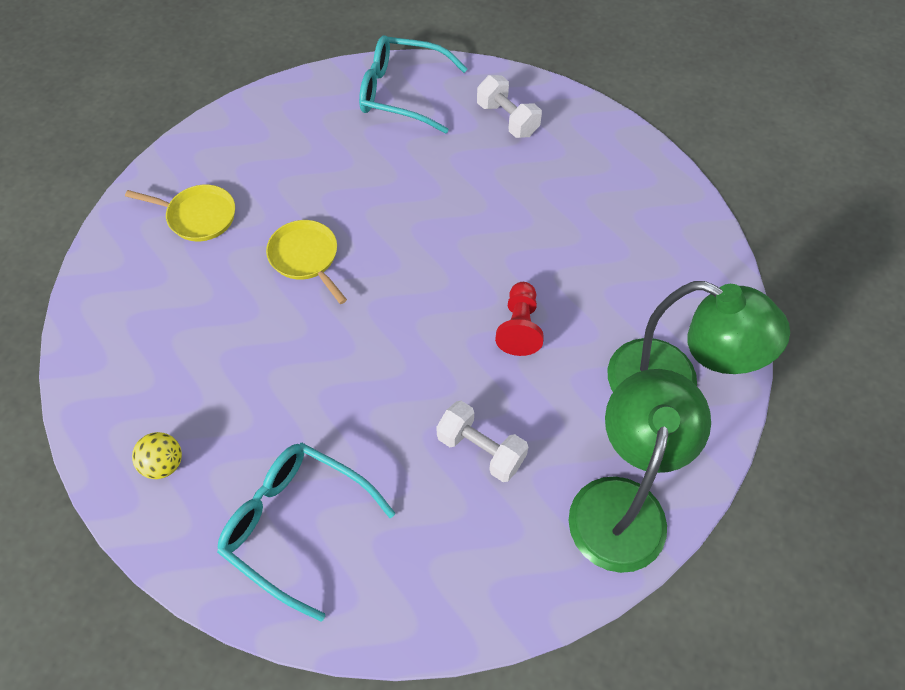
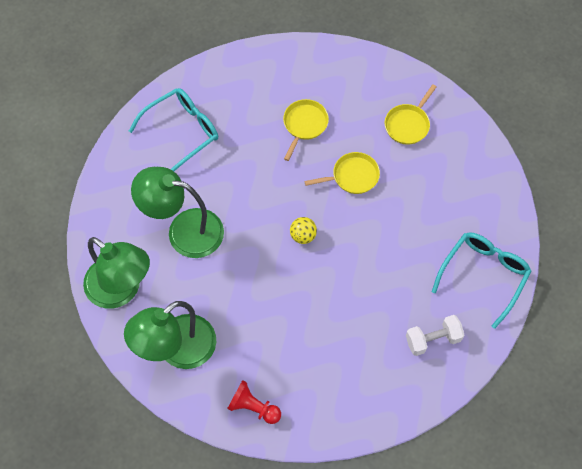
camera: 110 degrees right, 5 degrees up
(164, 464) = (242, 80): yellow ball -> yellow ball (303, 236)
(232, 343) = (304, 125): none -> yellow pan
(481, 449) = (184, 231): white dumbbell -> green lamp
(519, 327) = (253, 280): red pawn -> red pawn (253, 407)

## Exercise objective
Look through the data above for the string "yellow" and copy every line where it appears.

## Exercise output
(164, 464) = (242, 80): yellow ball -> yellow ball (303, 236)
(232, 343) = (304, 125): none -> yellow pan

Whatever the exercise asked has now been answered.